_L'esercizio:_ Filtra i dati riportati qui sotto e trascrivi ogni riga che contiene la stringa "once".

_Materiale dell'esercizio:_

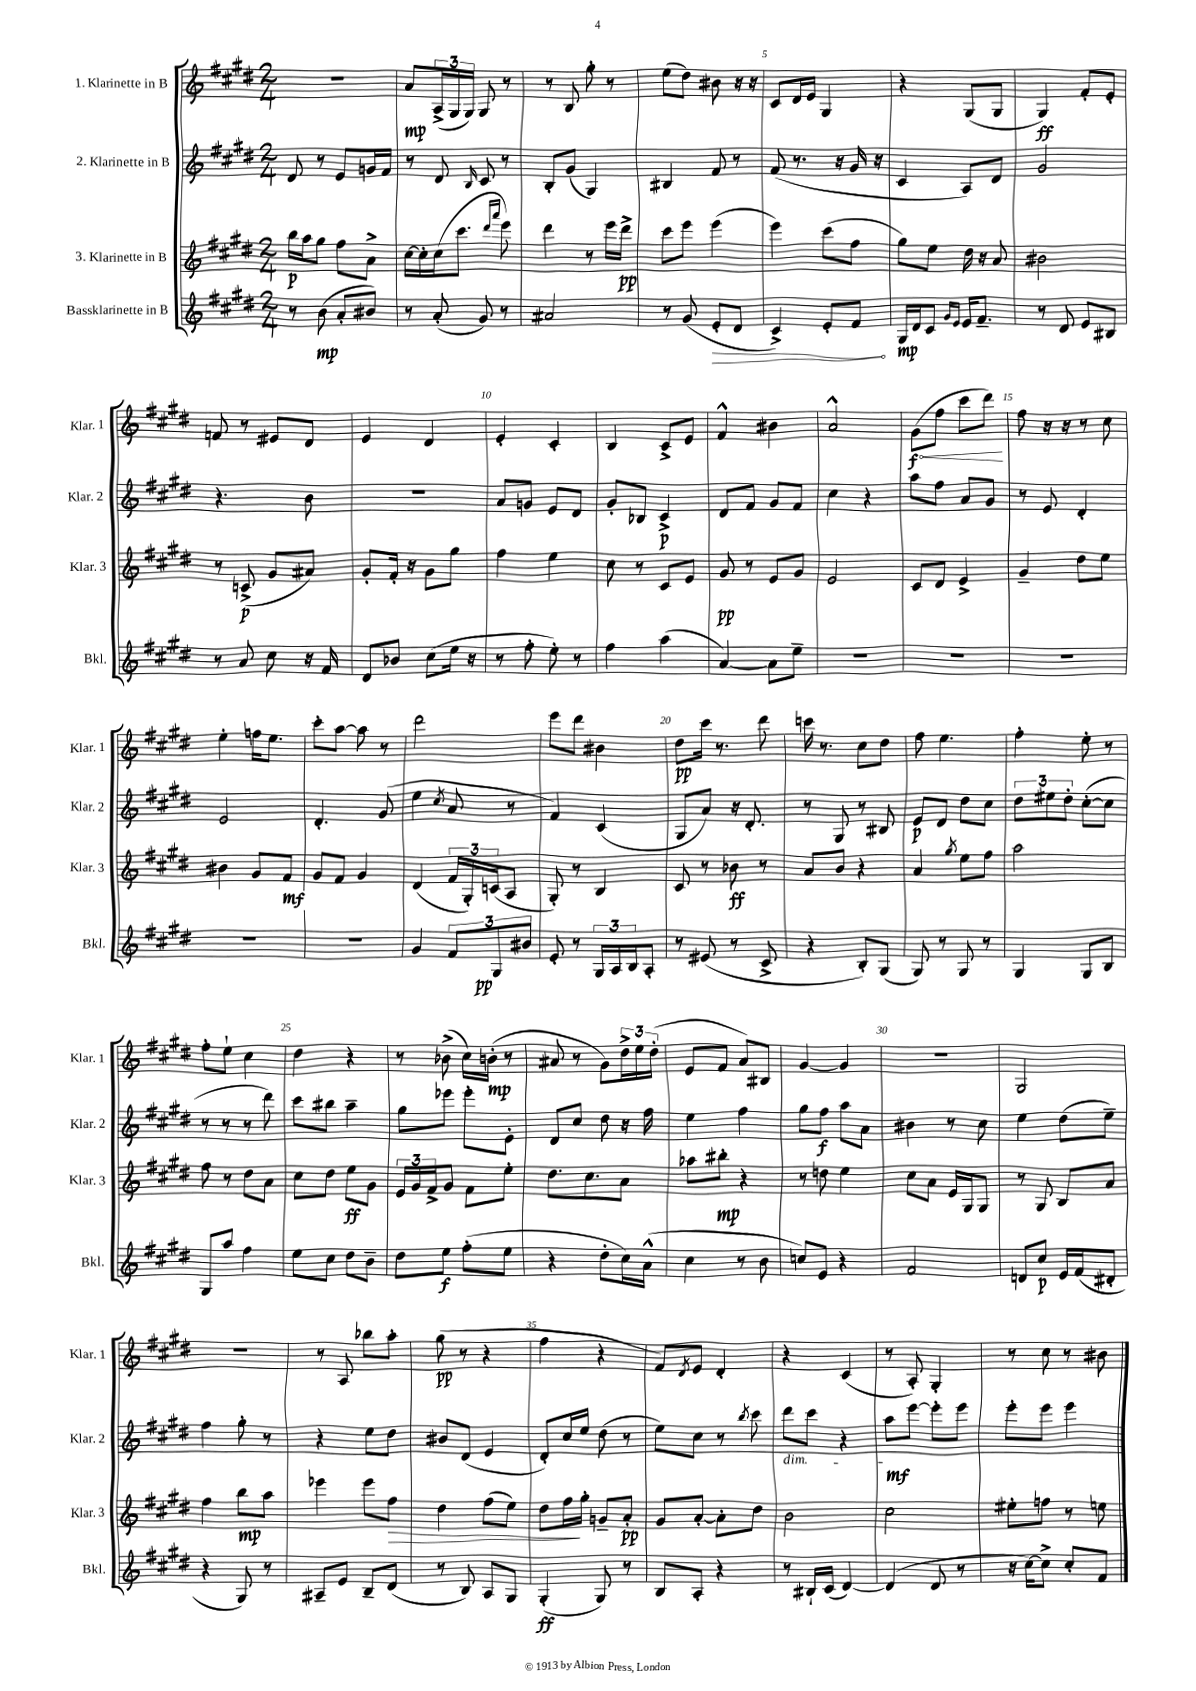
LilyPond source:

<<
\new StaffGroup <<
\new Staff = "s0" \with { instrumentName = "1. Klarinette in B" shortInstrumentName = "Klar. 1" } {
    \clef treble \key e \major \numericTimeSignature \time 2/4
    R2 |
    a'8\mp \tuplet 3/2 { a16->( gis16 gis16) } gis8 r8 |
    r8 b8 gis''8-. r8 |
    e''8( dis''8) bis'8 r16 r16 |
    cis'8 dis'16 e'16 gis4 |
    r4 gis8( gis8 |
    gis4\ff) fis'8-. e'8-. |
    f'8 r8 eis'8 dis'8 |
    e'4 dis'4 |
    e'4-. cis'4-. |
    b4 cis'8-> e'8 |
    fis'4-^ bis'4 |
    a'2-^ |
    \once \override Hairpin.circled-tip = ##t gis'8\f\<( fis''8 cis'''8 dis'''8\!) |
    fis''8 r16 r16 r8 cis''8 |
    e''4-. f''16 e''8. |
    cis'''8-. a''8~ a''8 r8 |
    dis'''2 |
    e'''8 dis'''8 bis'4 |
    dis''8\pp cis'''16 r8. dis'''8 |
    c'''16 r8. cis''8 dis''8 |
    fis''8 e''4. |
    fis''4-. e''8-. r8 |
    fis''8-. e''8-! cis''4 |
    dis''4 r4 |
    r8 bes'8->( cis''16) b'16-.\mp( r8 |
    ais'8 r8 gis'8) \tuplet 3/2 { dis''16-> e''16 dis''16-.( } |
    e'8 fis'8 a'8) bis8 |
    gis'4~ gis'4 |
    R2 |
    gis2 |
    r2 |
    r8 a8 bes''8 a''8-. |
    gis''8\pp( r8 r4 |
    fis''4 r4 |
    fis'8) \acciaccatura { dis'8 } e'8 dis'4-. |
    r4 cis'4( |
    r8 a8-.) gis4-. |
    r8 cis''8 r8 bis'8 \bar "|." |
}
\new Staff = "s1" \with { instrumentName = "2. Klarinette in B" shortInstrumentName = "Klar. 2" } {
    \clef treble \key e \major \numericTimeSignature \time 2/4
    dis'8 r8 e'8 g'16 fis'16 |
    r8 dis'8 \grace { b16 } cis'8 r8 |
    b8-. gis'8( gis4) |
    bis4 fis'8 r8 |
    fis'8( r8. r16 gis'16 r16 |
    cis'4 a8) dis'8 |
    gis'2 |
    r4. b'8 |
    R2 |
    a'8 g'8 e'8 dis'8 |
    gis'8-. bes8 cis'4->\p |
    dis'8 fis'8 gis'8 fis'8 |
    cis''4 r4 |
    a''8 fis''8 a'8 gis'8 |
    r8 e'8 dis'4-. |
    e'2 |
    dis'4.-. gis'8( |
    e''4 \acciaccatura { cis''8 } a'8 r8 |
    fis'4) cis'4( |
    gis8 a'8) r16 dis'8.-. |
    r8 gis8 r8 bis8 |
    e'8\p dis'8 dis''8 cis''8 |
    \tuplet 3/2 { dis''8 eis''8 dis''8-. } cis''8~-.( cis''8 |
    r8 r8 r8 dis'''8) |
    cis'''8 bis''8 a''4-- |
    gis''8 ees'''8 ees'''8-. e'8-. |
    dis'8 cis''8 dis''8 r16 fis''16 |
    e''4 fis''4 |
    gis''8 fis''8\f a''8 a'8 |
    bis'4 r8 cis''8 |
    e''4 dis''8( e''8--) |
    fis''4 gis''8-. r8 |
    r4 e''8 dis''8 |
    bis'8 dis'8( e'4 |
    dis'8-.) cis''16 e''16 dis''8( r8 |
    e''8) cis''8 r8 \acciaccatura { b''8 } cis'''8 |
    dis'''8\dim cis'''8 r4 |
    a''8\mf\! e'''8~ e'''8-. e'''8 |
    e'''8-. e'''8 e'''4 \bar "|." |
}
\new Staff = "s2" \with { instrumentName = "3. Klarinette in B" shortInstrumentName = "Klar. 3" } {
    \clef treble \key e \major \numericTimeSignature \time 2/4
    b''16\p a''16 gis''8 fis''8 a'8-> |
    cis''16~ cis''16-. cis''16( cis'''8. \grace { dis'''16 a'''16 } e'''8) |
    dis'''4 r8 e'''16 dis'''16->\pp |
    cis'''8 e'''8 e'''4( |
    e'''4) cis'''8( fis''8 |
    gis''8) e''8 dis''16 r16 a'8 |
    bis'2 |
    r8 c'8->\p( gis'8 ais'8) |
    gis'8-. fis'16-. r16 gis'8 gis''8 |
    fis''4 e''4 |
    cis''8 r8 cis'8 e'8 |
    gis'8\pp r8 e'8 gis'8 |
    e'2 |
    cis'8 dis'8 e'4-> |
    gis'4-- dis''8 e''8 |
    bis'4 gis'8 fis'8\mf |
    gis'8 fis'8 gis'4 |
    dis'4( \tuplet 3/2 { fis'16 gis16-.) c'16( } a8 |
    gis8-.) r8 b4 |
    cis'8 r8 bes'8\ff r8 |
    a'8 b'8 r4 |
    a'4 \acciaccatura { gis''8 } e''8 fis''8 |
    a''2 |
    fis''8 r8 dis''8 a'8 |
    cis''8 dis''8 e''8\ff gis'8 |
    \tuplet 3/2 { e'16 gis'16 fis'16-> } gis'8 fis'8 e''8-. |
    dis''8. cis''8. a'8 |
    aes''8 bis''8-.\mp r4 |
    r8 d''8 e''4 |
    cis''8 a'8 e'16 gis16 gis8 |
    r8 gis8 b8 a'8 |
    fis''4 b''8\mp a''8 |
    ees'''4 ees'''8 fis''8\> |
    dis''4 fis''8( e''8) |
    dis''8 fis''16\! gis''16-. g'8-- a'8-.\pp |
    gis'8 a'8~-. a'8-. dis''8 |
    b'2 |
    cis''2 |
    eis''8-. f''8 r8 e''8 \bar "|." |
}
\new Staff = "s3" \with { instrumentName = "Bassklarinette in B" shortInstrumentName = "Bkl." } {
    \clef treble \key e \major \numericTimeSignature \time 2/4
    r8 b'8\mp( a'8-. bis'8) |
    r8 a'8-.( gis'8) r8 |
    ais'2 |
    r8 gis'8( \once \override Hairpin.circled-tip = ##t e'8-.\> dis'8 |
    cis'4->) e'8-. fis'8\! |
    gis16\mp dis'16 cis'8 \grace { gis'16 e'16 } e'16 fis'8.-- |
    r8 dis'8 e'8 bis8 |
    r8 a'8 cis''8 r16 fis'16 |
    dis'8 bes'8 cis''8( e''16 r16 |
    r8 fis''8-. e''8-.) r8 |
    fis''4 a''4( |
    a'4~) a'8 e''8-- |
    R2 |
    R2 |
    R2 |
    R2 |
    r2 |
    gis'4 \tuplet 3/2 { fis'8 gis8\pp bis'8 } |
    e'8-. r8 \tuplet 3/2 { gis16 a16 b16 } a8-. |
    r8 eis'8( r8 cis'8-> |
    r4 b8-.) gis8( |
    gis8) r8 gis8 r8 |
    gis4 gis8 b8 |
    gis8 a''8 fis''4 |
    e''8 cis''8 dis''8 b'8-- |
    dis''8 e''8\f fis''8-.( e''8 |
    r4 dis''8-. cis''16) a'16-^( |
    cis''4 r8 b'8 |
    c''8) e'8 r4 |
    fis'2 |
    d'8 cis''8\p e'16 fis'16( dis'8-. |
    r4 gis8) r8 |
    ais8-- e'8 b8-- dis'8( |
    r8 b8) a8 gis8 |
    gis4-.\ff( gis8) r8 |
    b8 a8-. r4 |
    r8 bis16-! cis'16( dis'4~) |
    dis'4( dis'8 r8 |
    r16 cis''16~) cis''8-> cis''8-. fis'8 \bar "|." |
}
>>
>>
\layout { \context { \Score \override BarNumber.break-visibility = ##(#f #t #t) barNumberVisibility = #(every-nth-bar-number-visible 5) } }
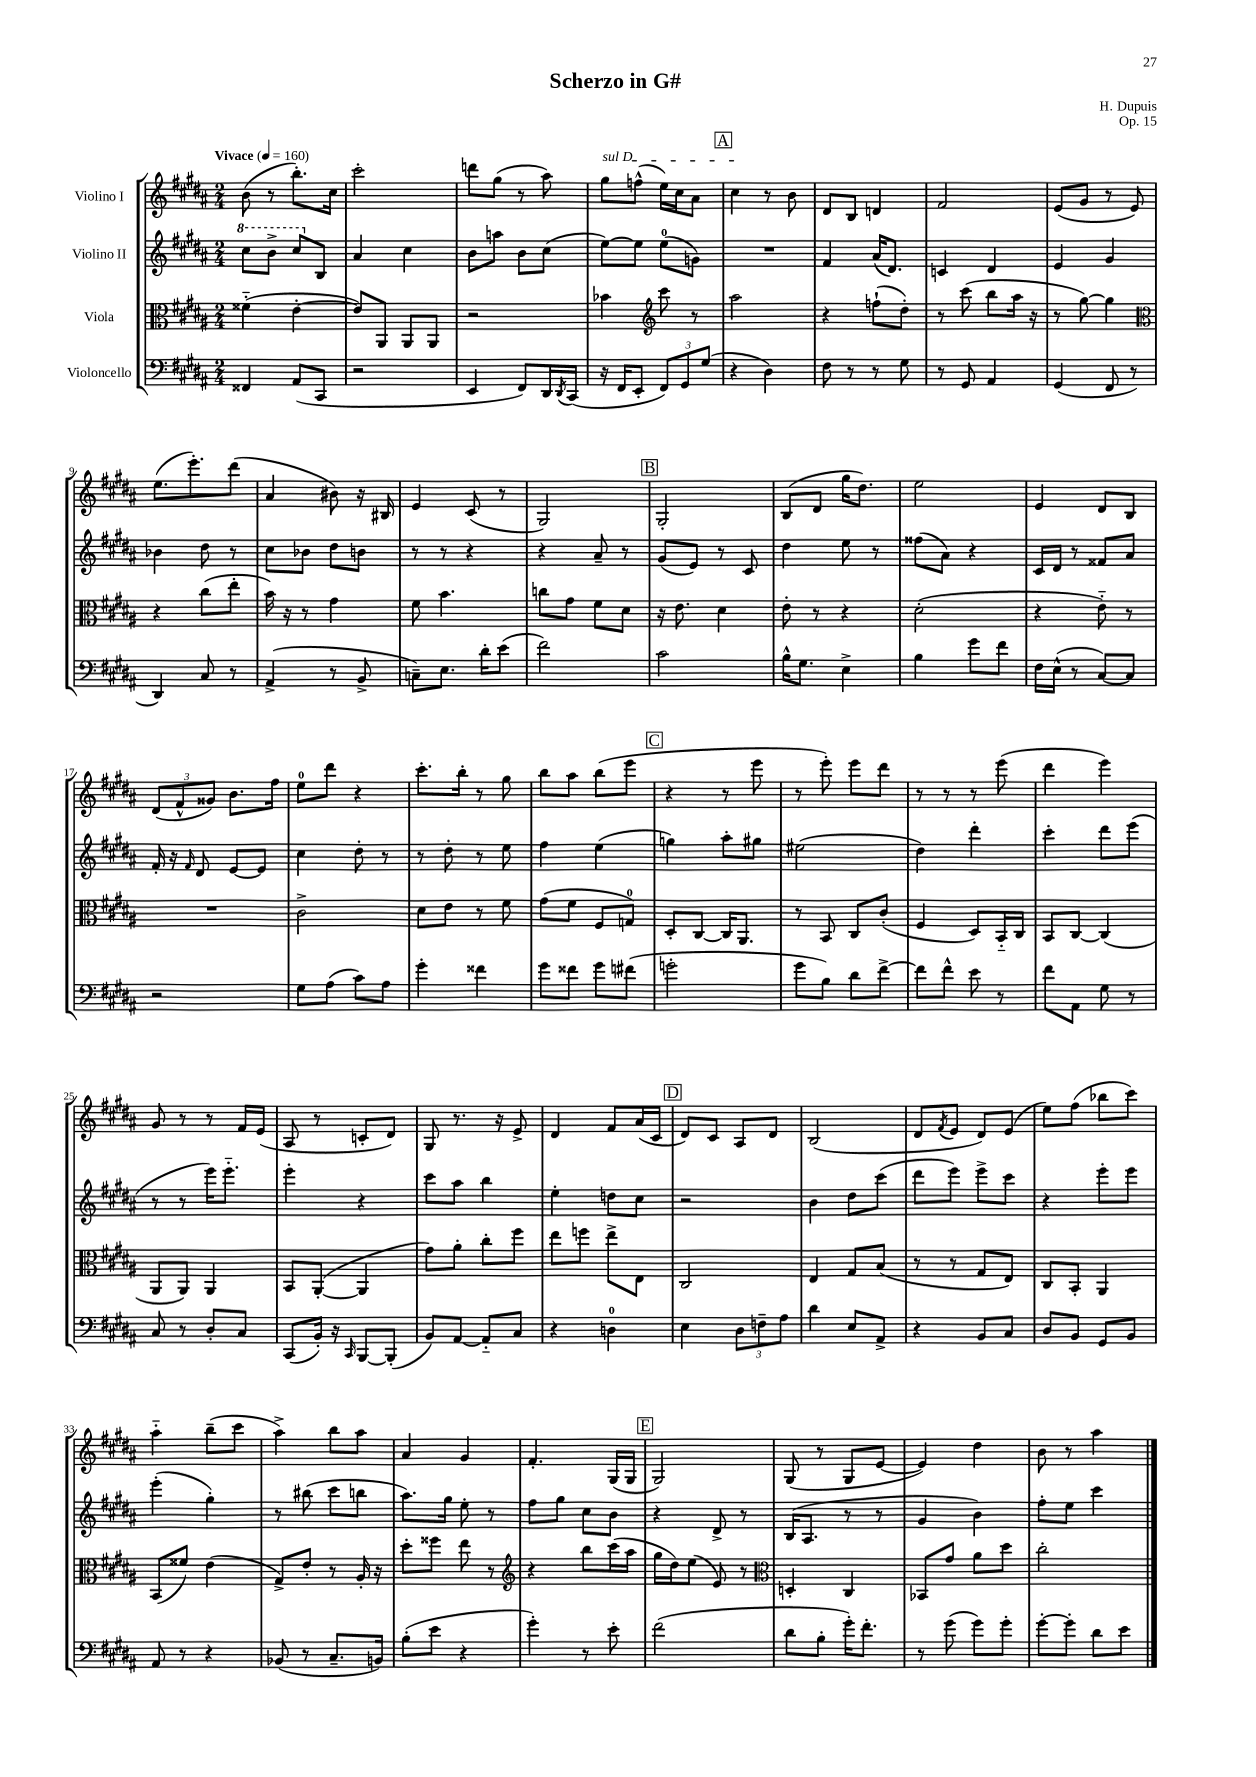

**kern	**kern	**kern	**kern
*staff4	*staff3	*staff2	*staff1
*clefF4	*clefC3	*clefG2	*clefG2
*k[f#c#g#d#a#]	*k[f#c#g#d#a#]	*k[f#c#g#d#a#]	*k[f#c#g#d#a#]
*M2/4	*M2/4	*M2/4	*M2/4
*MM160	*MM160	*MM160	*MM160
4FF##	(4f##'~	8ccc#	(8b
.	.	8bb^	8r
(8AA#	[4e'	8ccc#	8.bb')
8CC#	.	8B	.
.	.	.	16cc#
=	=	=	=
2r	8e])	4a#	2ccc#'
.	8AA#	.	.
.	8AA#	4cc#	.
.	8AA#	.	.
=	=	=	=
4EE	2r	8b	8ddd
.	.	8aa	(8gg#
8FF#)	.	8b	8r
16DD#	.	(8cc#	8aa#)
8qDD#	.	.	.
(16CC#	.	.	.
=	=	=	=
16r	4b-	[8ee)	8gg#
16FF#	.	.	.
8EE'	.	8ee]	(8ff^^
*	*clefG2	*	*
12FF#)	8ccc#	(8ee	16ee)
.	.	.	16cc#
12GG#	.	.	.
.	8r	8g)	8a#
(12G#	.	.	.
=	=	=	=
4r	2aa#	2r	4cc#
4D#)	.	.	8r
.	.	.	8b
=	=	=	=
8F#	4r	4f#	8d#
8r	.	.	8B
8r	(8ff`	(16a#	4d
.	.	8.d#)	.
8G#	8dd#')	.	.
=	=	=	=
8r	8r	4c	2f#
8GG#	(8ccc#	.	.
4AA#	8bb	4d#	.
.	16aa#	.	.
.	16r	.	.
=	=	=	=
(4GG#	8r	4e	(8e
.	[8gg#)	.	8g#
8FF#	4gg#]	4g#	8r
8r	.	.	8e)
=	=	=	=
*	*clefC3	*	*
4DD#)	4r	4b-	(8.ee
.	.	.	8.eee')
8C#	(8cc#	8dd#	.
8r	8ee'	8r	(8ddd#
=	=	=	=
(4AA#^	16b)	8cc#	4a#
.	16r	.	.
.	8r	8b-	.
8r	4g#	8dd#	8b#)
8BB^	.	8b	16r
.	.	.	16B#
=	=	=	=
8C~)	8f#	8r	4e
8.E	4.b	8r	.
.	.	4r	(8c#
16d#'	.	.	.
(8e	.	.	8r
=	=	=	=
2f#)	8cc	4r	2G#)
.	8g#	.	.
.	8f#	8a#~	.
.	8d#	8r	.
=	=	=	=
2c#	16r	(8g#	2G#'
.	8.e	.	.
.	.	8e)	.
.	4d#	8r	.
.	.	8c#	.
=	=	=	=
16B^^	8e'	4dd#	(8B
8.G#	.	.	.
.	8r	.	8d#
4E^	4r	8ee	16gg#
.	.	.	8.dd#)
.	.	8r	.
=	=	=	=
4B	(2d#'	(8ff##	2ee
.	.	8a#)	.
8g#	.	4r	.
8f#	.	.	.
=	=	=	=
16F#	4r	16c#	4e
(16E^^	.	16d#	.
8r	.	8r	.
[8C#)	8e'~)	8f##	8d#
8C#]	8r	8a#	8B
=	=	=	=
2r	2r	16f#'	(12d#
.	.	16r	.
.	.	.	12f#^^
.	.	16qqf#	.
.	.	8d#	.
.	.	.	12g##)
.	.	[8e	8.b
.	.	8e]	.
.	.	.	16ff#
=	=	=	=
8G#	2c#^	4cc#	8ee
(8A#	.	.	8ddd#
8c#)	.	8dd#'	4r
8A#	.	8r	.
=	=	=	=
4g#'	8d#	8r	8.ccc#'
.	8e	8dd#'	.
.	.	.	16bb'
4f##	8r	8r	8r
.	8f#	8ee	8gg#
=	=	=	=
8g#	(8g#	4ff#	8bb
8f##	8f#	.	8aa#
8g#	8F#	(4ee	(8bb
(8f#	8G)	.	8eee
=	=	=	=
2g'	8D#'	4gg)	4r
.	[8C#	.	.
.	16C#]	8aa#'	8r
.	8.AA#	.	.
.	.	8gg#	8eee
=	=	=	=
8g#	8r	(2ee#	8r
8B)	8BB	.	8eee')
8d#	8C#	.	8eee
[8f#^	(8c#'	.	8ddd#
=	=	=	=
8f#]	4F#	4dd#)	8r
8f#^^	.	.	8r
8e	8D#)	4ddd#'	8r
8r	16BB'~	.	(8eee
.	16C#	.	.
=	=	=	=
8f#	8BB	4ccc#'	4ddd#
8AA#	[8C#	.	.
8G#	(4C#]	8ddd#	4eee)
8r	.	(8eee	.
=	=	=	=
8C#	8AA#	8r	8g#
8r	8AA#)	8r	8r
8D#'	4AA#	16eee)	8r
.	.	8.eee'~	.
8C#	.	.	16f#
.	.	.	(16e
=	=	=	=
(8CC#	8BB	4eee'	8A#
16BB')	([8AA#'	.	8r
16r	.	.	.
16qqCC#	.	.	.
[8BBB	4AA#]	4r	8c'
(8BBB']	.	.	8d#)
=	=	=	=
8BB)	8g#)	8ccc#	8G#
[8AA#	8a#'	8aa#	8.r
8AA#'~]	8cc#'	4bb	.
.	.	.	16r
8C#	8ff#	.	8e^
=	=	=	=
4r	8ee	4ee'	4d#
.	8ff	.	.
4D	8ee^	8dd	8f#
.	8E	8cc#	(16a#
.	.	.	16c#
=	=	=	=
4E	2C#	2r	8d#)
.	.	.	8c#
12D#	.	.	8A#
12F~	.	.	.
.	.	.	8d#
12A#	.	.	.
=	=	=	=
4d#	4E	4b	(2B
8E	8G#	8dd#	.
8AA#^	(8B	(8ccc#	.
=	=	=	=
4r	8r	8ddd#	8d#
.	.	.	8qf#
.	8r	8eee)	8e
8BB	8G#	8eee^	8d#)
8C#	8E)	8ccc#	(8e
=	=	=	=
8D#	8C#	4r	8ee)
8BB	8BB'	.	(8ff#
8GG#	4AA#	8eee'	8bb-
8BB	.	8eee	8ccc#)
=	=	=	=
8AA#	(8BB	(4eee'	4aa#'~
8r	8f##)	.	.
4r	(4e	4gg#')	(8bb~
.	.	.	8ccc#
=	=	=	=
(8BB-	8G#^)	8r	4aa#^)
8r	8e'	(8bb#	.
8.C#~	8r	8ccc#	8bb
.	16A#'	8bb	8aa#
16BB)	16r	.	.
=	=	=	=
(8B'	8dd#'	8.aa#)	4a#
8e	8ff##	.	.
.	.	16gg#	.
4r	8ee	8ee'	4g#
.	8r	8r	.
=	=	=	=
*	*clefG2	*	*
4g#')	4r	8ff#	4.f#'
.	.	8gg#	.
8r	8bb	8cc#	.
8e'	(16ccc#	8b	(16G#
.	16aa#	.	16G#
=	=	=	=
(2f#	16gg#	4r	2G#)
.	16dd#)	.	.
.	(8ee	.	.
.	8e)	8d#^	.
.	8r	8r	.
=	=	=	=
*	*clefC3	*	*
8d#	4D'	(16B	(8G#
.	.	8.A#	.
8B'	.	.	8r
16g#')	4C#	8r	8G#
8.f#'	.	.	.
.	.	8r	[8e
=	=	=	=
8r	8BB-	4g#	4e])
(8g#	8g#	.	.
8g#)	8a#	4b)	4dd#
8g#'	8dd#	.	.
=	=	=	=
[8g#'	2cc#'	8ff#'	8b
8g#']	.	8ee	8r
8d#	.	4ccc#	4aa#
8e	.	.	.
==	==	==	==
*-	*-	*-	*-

_Risposta all'esercizio:_
    \once \override Hairpin.circled-tip = ##t gis'8\f\<( fis''8 cis'''8 dis'''8\!) |
    r8 gis'8( \once \override Hairpin.circled-tip = ##t e'8-.\> dis'8 |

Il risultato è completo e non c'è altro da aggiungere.